→ Problem to solve
In this exercise, write out the data word for word and leave every image out.

→ Available data
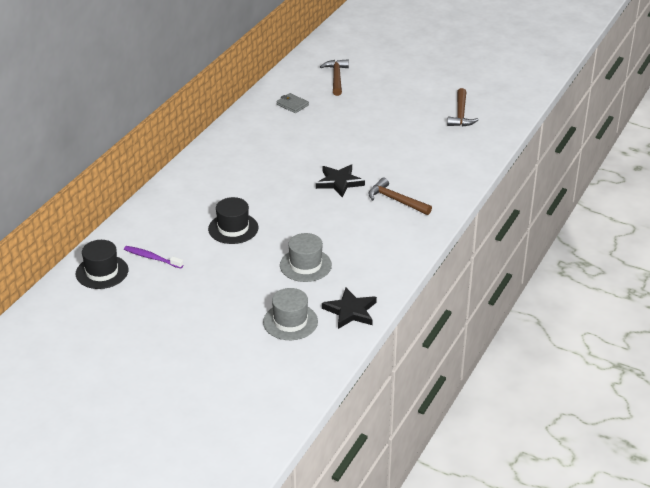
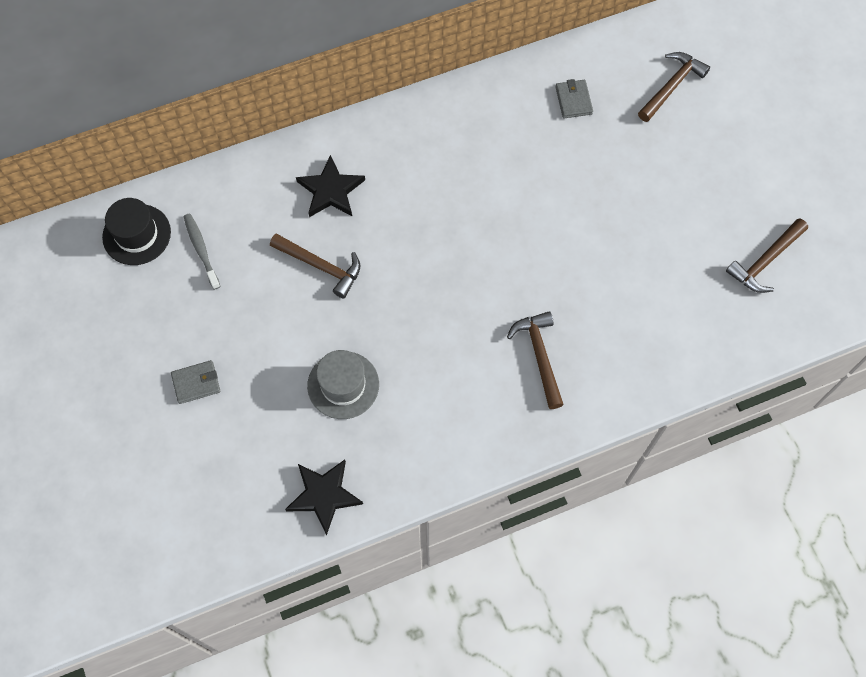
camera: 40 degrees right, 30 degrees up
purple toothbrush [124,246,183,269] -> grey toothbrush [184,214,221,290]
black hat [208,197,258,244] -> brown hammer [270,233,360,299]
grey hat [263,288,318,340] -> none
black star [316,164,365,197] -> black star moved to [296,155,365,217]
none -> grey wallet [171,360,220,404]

→ Your solution
camera: 40 degrees right, 30 degrees up
purple toothbrush [124,246,183,269] -> grey toothbrush [184,214,221,290]
black hat [208,197,258,244] -> brown hammer [270,233,360,299]
grey hat [263,288,318,340] -> none
black star [316,164,365,197] -> black star moved to [296,155,365,217]
none -> grey wallet [171,360,220,404]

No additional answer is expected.